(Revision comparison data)
▼

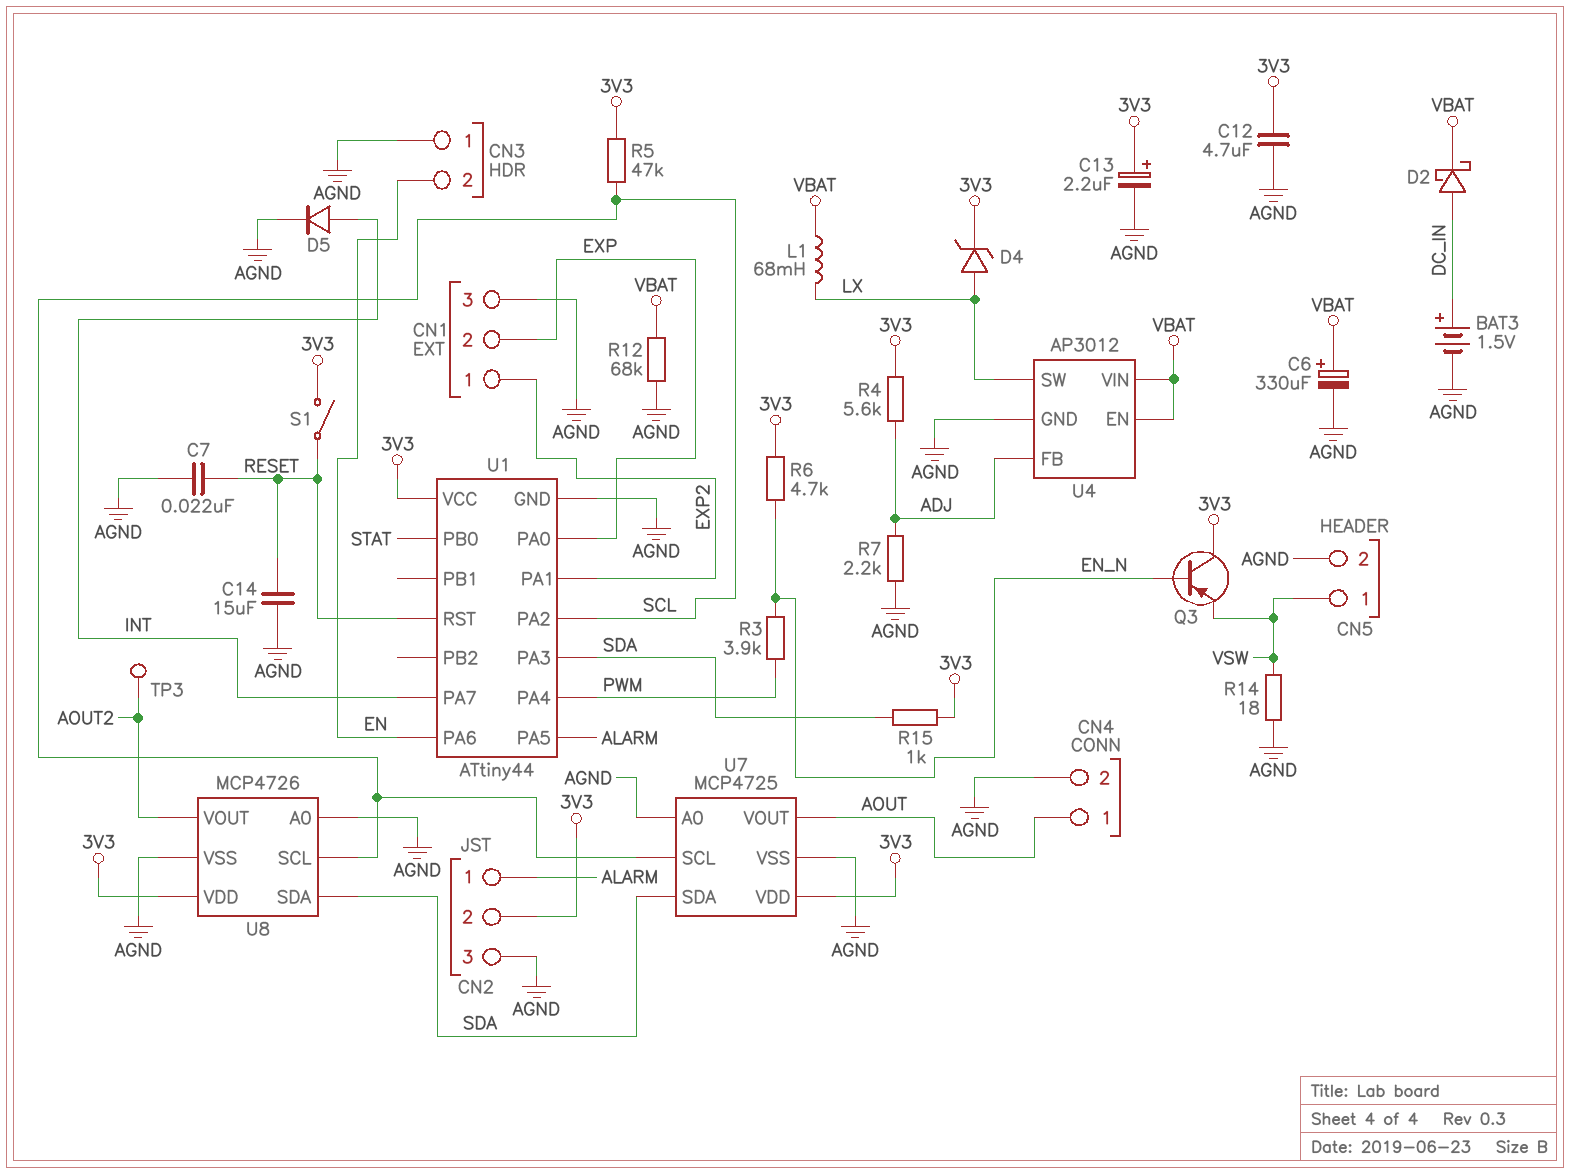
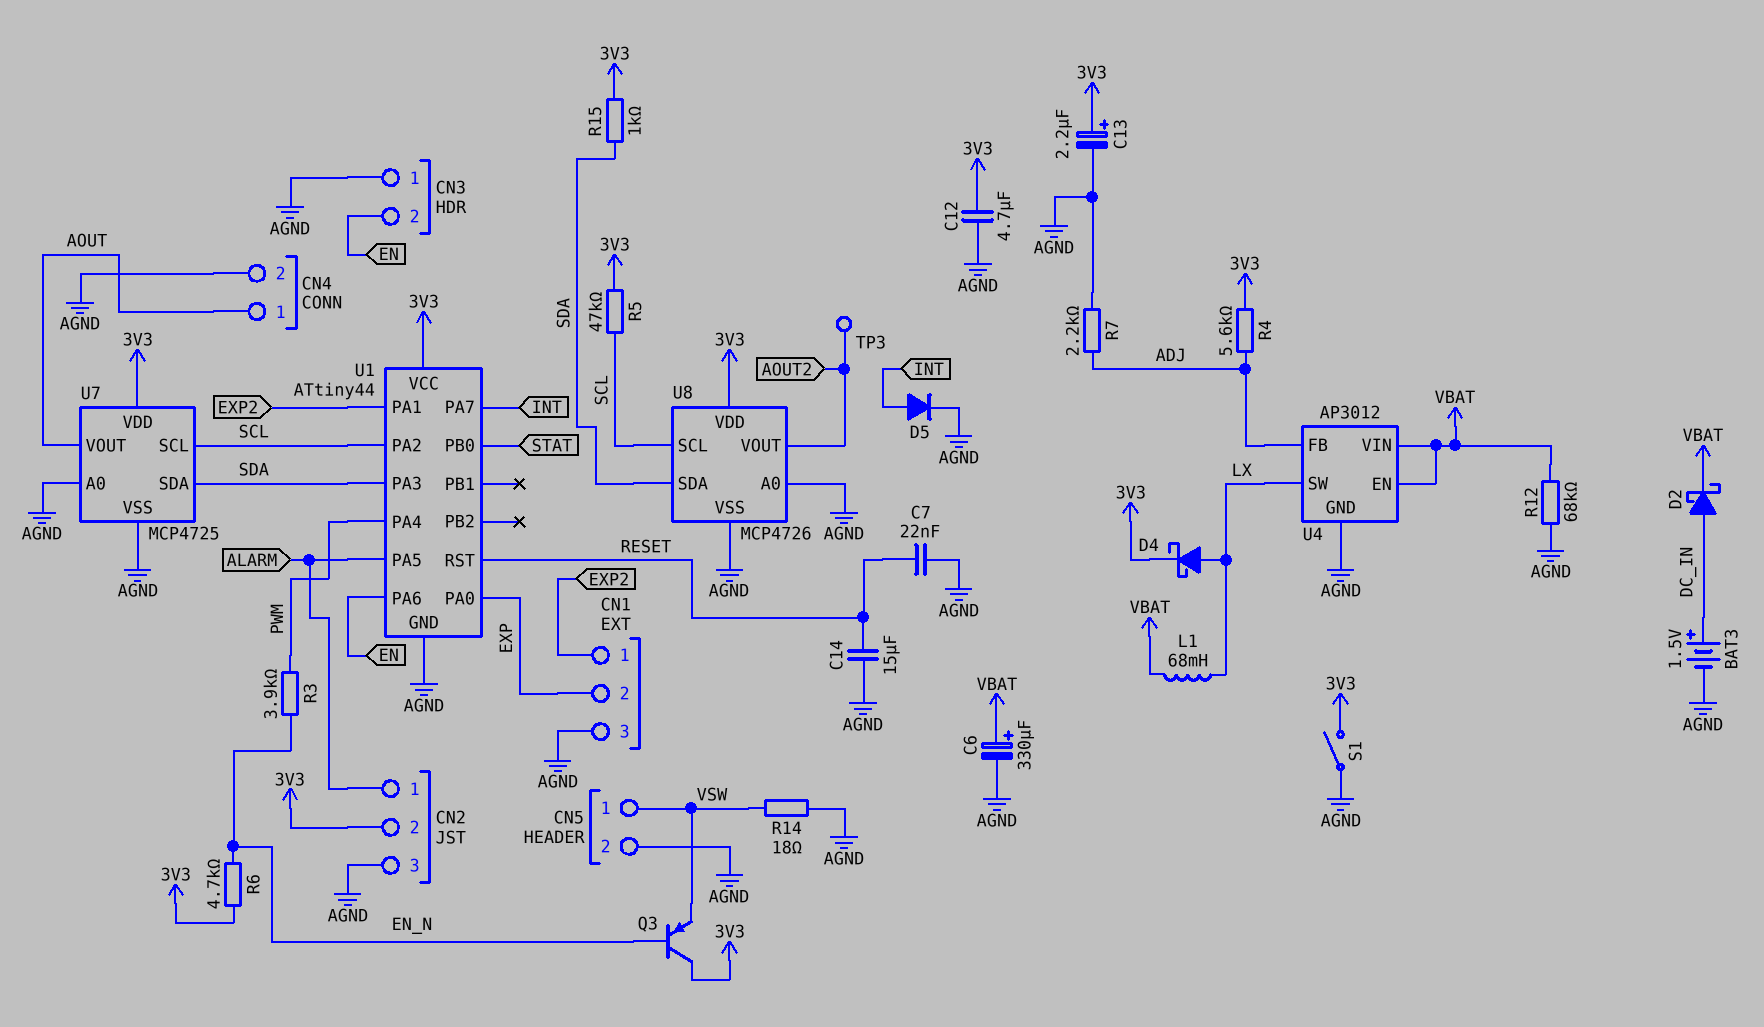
D4: zener (A LX, K 3V3) -> schottky (A LX, K 3V3)
S1: switch (3V3, RESET) -> switch (3V3, AGND)

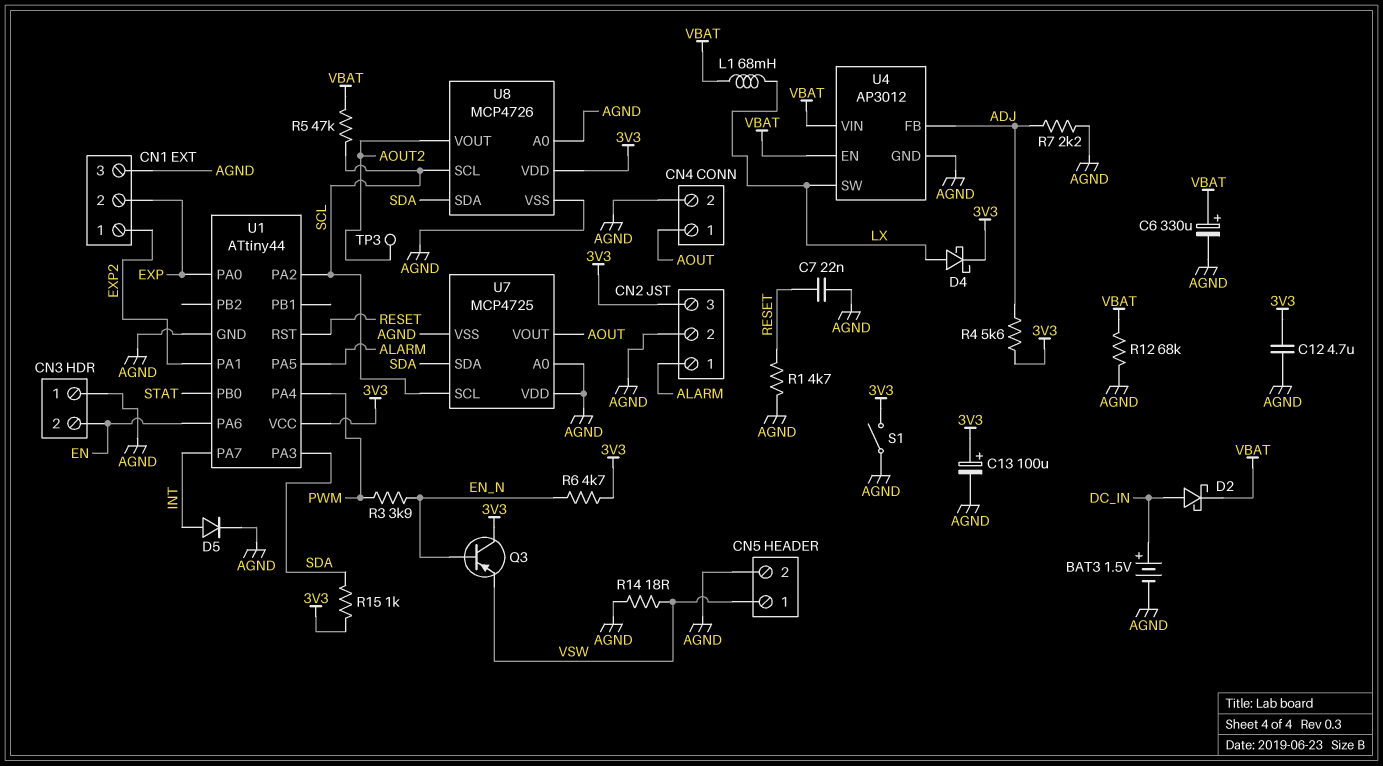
C13: 2.2uF (plus 3V3, minus AGND) -> 100uF (plus 3V3, minus AGND)
C14: 15uF (AGND, RESET) -> none
CN2 pin 2: 3V3 -> AGND
CN2 pin 3: AGND -> 3V3
R1: none -> 4.7k (AGND, RESET)
R5: 47k (3V3, SCL) -> 47k (SCL, VBAT)
U7 pin VDD: 3V3 -> AGND

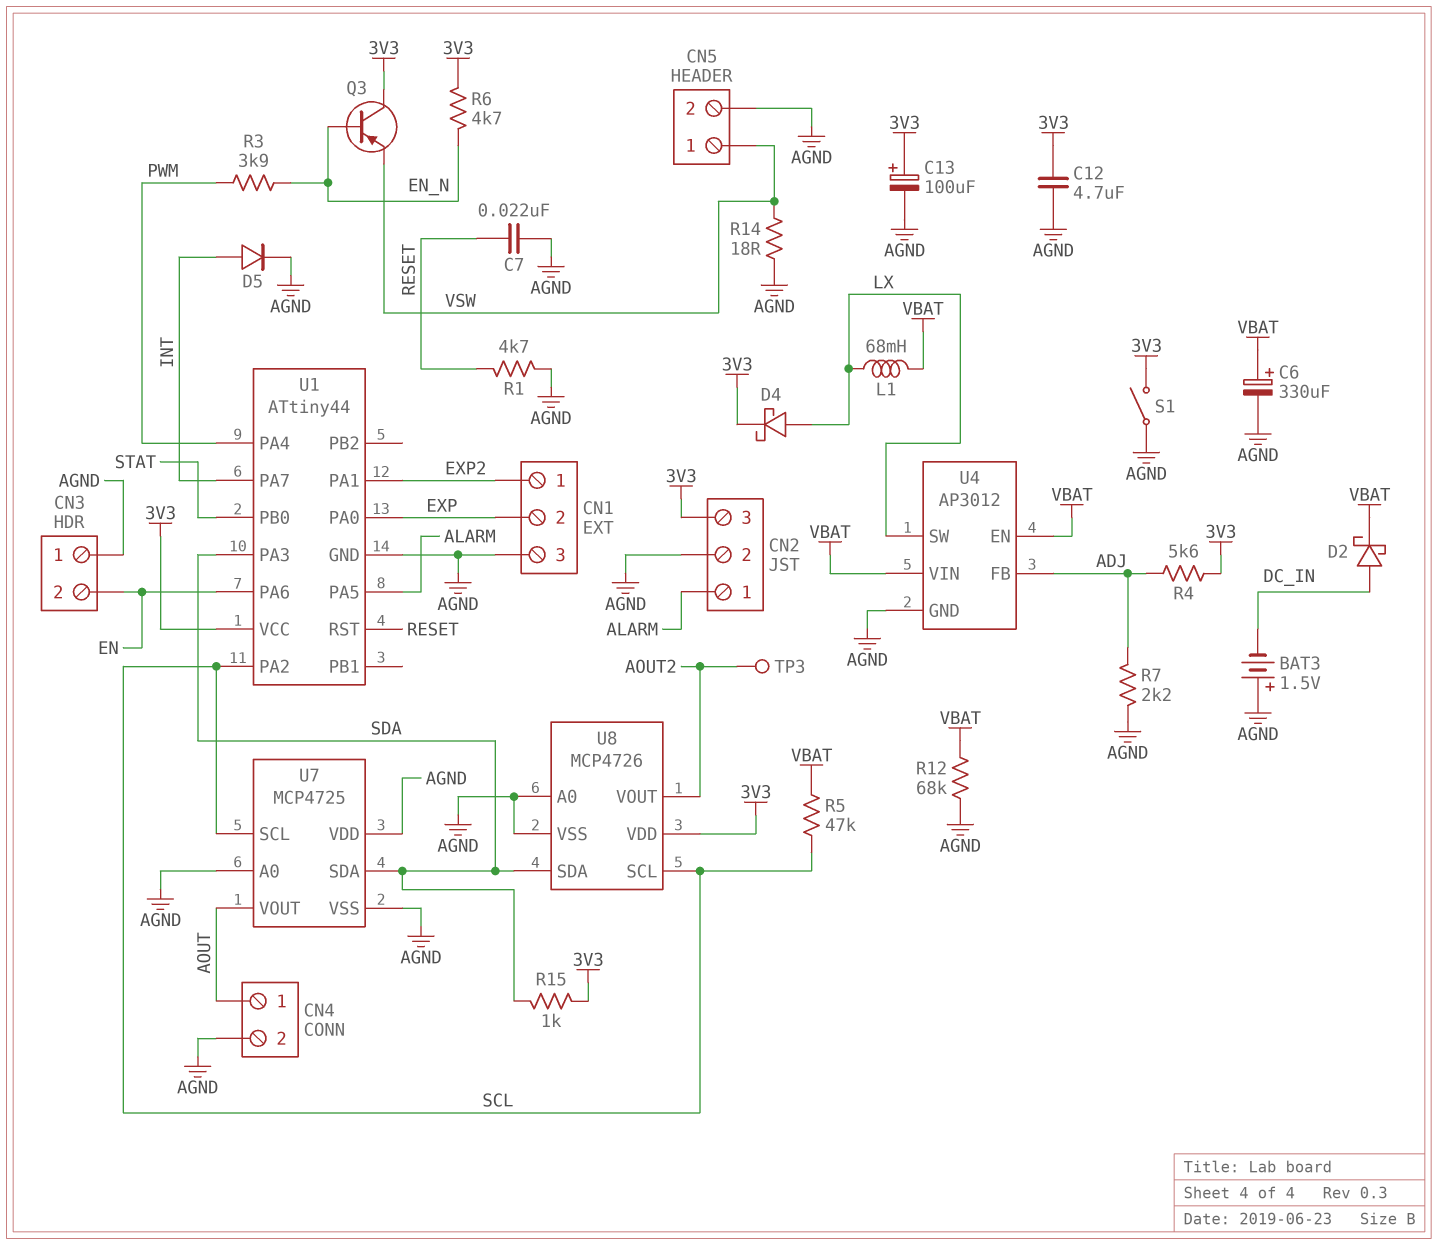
BAT3: 1.5V (plus DC_IN, minus AGND) -> 1.5V (plus AGND, minus DC_IN)

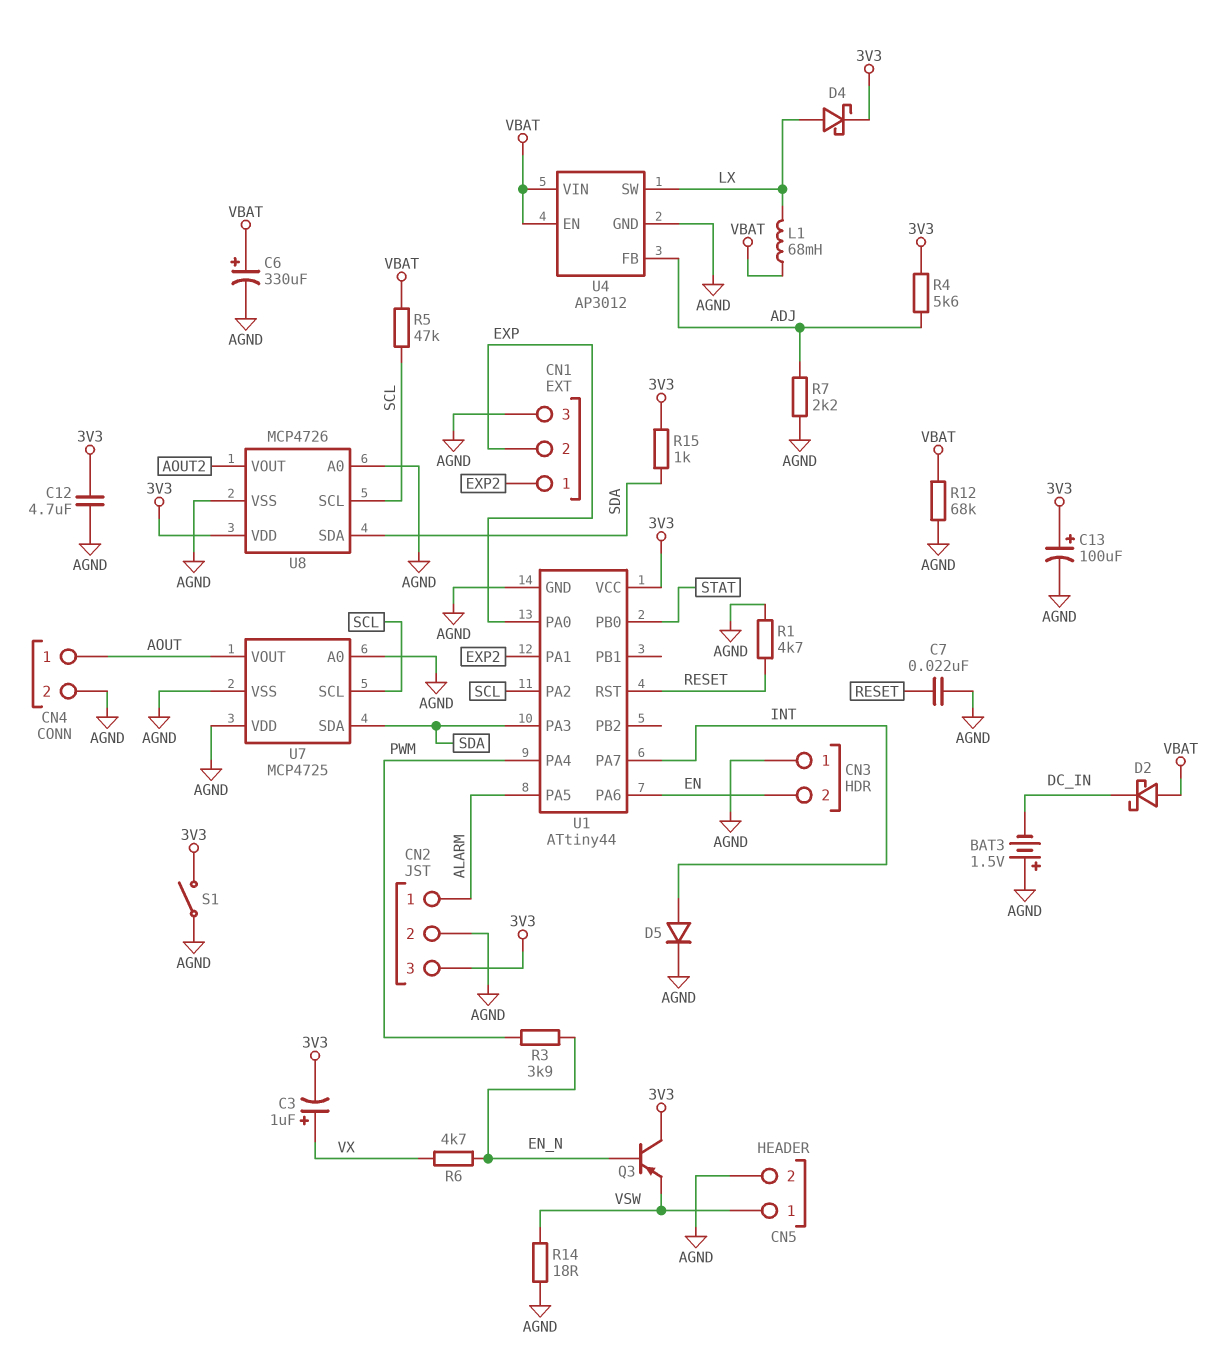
C3: none -> 1uF (plus VX, minus 3V3)
D2: schottky (A DC_IN, K VBAT) -> schottky (A VBAT, K DC_IN)
R6: 4.7k (3V3, EN_N) -> 4.7k (EN_N, VX)
TP3: test point (AOUT2) -> none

▲

**WHAT TO PRODUCE**
Exact output of each line above is wanted, without the pictures.

**ANSWER FOR THE TASK**
D4: zener (A LX, K 3V3) -> schottky (A LX, K 3V3)
S1: switch (3V3, RESET) -> switch (3V3, AGND)

C13: 2.2uF (plus 3V3, minus AGND) -> 100uF (plus 3V3, minus AGND)
C14: 15uF (AGND, RESET) -> none
CN2 pin 2: 3V3 -> AGND
CN2 pin 3: AGND -> 3V3
R1: none -> 4.7k (AGND, RESET)
R5: 47k (3V3, SCL) -> 47k (SCL, VBAT)
U7 pin VDD: 3V3 -> AGND

BAT3: 1.5V (plus DC_IN, minus AGND) -> 1.5V (plus AGND, minus DC_IN)

C3: none -> 1uF (plus VX, minus 3V3)
D2: schottky (A DC_IN, K VBAT) -> schottky (A VBAT, K DC_IN)
R6: 4.7k (3V3, EN_N) -> 4.7k (EN_N, VX)
TP3: test point (AOUT2) -> none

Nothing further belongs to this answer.